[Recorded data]
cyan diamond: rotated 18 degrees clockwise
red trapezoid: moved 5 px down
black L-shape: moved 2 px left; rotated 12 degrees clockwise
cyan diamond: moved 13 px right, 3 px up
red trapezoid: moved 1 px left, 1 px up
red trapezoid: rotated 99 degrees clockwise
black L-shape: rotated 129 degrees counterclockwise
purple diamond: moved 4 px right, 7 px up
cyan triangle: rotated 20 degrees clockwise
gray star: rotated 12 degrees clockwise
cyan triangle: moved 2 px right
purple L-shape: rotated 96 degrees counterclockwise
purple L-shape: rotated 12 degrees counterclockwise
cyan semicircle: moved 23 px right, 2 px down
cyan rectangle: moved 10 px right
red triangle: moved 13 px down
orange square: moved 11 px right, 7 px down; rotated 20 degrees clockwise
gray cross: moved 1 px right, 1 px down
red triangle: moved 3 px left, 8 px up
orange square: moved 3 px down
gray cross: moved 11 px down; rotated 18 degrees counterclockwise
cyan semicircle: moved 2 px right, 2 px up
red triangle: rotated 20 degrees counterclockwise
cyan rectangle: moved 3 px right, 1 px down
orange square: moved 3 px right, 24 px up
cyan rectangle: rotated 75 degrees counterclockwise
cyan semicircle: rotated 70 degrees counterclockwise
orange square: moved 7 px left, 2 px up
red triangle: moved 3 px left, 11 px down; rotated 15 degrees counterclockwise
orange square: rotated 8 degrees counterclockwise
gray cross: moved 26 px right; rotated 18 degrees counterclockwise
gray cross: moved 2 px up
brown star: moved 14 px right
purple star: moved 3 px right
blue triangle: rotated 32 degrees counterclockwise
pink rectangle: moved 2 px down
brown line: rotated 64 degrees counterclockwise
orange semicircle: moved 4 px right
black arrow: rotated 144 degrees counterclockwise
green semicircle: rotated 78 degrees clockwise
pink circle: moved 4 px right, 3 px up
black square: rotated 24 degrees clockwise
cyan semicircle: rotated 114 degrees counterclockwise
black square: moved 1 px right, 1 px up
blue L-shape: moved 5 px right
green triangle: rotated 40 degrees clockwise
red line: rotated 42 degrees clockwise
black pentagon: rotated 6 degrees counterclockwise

▶ [SET EXERCISE]: Please rewrite the listing above as a numbered list, leaving out any blank lines.

▶ [COMPLETED TASK]:
1. cyan diamond: rotated 18 degrees clockwise
2. red trapezoid: moved 5 px down
3. black L-shape: moved 2 px left; rotated 12 degrees clockwise
4. cyan diamond: moved 13 px right, 3 px up
5. red trapezoid: moved 1 px left, 1 px up
6. red trapezoid: rotated 99 degrees clockwise
7. black L-shape: rotated 129 degrees counterclockwise
8. purple diamond: moved 4 px right, 7 px up
9. cyan triangle: rotated 20 degrees clockwise
10. gray star: rotated 12 degrees clockwise
11. cyan triangle: moved 2 px right
12. purple L-shape: rotated 96 degrees counterclockwise
13. purple L-shape: rotated 12 degrees counterclockwise
14. cyan semicircle: moved 23 px right, 2 px down
15. cyan rectangle: moved 10 px right
16. red triangle: moved 13 px down
17. orange square: moved 11 px right, 7 px down; rotated 20 degrees clockwise
18. gray cross: moved 1 px right, 1 px down
19. red triangle: moved 3 px left, 8 px up
20. orange square: moved 3 px down
21. gray cross: moved 11 px down; rotated 18 degrees counterclockwise
22. cyan semicircle: moved 2 px right, 2 px up
23. red triangle: rotated 20 degrees counterclockwise
24. cyan rectangle: moved 3 px right, 1 px down
25. orange square: moved 3 px right, 24 px up
26. cyan rectangle: rotated 75 degrees counterclockwise
27. cyan semicircle: rotated 70 degrees counterclockwise
28. orange square: moved 7 px left, 2 px up
29. red triangle: moved 3 px left, 11 px down; rotated 15 degrees counterclockwise
30. orange square: rotated 8 degrees counterclockwise
31. gray cross: moved 26 px right; rotated 18 degrees counterclockwise
32. gray cross: moved 2 px up
33. brown star: moved 14 px right
34. purple star: moved 3 px right
35. blue triangle: rotated 32 degrees counterclockwise
36. pink rectangle: moved 2 px down
37. brown line: rotated 64 degrees counterclockwise
38. orange semicircle: moved 4 px right
39. black arrow: rotated 144 degrees counterclockwise
40. green semicircle: rotated 78 degrees clockwise
41. pink circle: moved 4 px right, 3 px up
42. black square: rotated 24 degrees clockwise
43. cyan semicircle: rotated 114 degrees counterclockwise
44. black square: moved 1 px right, 1 px up
45. blue L-shape: moved 5 px right
46. green triangle: rotated 40 degrees clockwise
47. red line: rotated 42 degrees clockwise
48. black pentagon: rotated 6 degrees counterclockwise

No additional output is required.